Records excerpted from a collection
# # # # # # #
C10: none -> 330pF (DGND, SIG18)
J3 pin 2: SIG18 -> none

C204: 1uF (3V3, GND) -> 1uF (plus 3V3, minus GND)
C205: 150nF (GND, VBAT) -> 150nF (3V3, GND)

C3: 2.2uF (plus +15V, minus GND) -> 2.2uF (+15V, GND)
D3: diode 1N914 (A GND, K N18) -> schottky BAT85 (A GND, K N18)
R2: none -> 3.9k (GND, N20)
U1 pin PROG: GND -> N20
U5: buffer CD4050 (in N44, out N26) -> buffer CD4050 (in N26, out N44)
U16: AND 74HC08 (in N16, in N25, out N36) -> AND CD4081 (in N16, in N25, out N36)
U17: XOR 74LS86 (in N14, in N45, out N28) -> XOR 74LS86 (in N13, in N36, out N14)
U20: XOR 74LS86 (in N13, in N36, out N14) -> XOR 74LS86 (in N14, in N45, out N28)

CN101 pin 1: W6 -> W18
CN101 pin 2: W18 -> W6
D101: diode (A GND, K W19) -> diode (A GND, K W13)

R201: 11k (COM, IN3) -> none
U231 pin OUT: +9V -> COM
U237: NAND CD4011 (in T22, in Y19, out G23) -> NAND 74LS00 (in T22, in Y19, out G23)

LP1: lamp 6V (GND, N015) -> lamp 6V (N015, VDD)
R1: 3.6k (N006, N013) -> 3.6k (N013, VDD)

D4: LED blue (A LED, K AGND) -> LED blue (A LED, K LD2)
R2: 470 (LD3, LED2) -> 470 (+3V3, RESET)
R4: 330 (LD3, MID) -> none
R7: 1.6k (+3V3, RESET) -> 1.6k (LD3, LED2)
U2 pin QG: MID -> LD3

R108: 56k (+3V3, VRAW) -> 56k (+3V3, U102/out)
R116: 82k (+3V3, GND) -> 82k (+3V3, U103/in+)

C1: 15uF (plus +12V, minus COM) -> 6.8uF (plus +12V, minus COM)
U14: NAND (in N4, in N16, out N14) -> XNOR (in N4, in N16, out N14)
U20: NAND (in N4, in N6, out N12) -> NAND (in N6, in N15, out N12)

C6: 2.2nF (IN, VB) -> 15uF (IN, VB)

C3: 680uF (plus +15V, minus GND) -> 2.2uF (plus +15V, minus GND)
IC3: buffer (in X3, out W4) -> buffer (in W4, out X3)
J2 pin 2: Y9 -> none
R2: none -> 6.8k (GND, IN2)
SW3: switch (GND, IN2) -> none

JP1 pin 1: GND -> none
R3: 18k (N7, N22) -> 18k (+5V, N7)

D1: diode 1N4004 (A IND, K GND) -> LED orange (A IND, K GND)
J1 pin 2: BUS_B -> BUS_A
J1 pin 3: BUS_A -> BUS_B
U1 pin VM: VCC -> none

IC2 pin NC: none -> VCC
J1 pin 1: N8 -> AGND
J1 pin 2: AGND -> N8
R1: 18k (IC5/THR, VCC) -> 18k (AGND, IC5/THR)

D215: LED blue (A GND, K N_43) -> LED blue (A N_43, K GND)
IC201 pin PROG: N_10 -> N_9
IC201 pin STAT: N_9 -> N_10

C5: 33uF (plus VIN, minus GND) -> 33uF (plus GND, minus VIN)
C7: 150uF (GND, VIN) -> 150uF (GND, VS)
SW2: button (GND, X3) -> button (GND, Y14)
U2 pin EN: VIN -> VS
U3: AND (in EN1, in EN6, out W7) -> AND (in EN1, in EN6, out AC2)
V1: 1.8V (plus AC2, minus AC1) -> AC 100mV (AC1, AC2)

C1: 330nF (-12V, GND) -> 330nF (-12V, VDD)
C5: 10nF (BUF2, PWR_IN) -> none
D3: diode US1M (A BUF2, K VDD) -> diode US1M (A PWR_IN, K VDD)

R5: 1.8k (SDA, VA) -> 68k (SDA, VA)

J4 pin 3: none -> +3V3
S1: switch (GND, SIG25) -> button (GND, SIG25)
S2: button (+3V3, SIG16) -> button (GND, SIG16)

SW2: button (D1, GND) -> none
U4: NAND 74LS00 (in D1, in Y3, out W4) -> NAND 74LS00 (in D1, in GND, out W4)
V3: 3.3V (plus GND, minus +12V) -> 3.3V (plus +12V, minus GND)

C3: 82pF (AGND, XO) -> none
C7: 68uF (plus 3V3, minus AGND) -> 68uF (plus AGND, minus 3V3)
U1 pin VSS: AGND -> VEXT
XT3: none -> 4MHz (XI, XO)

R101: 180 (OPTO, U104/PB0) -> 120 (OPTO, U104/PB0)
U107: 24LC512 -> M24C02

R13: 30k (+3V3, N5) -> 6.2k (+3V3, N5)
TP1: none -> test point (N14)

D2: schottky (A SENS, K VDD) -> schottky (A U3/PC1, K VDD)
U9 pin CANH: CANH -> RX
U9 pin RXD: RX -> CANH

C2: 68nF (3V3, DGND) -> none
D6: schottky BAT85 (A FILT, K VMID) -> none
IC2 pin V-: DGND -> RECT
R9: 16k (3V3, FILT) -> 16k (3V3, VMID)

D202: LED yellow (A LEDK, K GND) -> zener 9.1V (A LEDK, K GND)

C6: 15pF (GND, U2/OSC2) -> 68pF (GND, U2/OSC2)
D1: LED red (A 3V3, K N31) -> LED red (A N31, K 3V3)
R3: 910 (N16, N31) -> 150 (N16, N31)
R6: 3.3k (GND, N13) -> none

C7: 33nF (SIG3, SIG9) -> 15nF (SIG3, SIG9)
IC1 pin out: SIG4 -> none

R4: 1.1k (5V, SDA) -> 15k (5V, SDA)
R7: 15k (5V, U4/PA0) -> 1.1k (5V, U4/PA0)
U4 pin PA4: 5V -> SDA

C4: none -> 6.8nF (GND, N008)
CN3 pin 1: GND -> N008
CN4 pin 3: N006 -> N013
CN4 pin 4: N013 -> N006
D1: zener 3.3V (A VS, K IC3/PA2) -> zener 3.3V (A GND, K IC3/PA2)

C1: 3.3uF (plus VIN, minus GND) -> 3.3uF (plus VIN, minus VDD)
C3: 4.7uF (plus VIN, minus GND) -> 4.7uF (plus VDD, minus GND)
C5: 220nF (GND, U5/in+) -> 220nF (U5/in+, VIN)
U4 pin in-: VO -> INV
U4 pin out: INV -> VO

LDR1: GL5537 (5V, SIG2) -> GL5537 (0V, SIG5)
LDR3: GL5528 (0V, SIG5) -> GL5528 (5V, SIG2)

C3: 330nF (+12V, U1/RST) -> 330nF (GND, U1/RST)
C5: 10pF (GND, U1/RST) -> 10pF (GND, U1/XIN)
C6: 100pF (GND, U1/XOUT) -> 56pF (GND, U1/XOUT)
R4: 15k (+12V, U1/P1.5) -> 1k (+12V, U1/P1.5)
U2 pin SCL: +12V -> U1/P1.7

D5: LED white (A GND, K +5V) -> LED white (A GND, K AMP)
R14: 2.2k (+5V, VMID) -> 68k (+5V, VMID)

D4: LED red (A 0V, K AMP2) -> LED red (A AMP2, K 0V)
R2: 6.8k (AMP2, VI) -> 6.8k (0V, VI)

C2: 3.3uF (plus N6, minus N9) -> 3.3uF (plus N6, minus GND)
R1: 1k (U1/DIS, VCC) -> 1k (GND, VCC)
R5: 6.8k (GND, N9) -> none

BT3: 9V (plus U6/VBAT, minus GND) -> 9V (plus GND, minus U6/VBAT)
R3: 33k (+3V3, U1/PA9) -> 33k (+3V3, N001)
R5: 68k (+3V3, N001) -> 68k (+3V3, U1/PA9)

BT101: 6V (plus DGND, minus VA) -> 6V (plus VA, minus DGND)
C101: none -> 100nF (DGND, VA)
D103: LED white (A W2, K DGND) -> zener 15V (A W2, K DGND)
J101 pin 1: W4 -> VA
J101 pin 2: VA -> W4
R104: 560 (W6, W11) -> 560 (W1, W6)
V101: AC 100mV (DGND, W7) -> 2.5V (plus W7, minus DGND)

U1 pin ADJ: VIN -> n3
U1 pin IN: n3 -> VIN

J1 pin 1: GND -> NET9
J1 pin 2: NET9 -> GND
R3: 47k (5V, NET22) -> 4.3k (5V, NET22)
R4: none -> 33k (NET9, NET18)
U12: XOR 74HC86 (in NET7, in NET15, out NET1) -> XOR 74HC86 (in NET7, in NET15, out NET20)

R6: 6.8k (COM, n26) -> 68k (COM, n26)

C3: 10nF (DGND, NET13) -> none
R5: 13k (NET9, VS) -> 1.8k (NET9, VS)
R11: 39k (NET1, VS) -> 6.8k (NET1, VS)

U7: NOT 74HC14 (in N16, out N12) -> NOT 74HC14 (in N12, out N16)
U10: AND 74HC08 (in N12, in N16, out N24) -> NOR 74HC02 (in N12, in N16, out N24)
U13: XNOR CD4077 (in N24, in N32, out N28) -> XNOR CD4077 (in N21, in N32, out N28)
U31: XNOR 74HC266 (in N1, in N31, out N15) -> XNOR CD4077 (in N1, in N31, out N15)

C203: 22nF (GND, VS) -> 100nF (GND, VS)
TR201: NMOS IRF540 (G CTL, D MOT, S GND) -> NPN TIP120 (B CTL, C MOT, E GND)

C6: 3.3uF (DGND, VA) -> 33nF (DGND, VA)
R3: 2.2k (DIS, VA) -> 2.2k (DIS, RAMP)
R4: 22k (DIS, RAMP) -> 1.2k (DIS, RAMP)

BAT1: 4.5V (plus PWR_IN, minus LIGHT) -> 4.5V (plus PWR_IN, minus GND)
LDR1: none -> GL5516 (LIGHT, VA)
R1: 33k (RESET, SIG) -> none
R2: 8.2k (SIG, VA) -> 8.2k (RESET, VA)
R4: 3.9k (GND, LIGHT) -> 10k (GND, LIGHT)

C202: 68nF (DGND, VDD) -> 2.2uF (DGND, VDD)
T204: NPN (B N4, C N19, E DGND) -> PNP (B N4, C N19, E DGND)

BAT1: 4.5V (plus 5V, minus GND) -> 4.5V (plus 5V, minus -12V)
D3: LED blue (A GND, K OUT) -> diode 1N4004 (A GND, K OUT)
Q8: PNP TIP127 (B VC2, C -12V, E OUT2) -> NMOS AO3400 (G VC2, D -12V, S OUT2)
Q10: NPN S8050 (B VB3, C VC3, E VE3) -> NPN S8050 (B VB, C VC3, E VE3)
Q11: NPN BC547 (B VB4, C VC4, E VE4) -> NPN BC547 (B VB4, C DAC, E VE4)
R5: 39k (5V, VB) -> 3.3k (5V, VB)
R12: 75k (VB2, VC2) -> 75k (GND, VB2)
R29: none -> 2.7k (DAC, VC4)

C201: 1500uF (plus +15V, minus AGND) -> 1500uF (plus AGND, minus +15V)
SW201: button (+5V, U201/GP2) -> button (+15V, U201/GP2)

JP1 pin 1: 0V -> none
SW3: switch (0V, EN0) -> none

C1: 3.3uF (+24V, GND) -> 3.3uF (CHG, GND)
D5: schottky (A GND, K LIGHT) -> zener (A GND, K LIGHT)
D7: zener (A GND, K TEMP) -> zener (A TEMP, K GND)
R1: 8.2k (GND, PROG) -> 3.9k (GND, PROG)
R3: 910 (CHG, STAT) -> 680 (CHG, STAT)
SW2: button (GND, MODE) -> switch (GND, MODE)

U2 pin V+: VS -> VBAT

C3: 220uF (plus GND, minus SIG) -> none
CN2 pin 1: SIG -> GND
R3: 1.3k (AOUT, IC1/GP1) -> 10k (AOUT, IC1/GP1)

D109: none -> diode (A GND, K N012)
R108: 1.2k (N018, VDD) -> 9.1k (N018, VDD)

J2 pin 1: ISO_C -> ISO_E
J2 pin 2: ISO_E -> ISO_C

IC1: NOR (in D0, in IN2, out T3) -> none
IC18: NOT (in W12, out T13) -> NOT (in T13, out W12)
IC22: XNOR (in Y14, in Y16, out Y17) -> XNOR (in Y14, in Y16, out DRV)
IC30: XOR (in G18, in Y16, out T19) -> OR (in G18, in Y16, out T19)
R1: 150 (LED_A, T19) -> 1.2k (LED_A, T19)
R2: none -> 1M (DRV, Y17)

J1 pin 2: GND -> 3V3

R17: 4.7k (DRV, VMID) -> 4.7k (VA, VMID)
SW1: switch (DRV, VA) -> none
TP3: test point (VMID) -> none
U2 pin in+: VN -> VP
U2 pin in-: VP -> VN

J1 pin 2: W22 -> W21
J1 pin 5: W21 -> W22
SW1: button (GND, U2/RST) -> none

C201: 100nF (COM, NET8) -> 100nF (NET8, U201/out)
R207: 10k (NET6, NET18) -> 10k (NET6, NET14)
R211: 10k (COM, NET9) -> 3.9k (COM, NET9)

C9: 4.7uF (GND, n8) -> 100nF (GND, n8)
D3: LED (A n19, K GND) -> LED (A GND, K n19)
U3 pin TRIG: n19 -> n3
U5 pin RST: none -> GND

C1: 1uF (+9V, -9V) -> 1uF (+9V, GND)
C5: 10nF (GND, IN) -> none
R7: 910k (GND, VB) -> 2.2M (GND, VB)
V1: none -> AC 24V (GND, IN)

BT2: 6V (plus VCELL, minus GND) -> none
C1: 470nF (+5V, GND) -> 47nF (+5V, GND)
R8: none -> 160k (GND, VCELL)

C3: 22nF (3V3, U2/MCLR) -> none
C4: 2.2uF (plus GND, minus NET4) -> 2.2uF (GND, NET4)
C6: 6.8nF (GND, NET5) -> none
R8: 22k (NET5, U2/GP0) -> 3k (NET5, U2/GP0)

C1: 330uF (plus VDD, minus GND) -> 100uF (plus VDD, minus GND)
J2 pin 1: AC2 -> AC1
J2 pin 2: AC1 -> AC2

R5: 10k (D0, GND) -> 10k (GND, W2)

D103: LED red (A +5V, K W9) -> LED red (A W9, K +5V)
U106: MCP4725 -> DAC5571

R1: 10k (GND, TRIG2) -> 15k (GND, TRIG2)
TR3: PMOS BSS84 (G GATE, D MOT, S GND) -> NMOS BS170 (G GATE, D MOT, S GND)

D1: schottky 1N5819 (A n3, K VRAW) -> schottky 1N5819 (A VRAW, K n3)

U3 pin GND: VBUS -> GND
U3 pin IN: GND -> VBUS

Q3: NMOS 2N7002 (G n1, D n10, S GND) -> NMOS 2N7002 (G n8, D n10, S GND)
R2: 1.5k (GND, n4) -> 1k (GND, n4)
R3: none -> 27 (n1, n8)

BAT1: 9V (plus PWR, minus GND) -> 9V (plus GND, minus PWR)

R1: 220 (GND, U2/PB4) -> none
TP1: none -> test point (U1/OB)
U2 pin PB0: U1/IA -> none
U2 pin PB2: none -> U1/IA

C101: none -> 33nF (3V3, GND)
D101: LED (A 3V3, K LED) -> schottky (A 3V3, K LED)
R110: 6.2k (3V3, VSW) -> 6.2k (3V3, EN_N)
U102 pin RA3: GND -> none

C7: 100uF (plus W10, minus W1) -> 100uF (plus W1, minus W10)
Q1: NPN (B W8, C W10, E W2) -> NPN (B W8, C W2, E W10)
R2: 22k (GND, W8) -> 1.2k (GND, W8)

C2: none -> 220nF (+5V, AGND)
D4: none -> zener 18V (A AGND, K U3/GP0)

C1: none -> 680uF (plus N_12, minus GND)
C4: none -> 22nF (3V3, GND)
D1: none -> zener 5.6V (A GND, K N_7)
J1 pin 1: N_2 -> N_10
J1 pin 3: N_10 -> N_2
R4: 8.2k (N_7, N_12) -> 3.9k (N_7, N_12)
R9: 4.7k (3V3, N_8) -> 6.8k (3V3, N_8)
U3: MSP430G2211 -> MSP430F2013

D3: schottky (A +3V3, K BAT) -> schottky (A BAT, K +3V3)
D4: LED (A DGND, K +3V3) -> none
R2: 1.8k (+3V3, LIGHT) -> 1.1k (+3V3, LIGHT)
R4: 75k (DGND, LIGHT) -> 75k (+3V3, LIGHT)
# # # # # # #
**Task brief:** Return the lines above that include the string "button".

**Exercise result:**
SW2: button (GND, X3) -> button (GND, Y14)
S1: switch (GND, SIG25) -> button (GND, SIG25)
S2: button (+3V3, SIG16) -> button (GND, SIG16)
SW2: button (D1, GND) -> none
SW201: button (+5V, U201/GP2) -> button (+15V, U201/GP2)
SW2: button (GND, MODE) -> switch (GND, MODE)
SW1: button (GND, U2/RST) -> none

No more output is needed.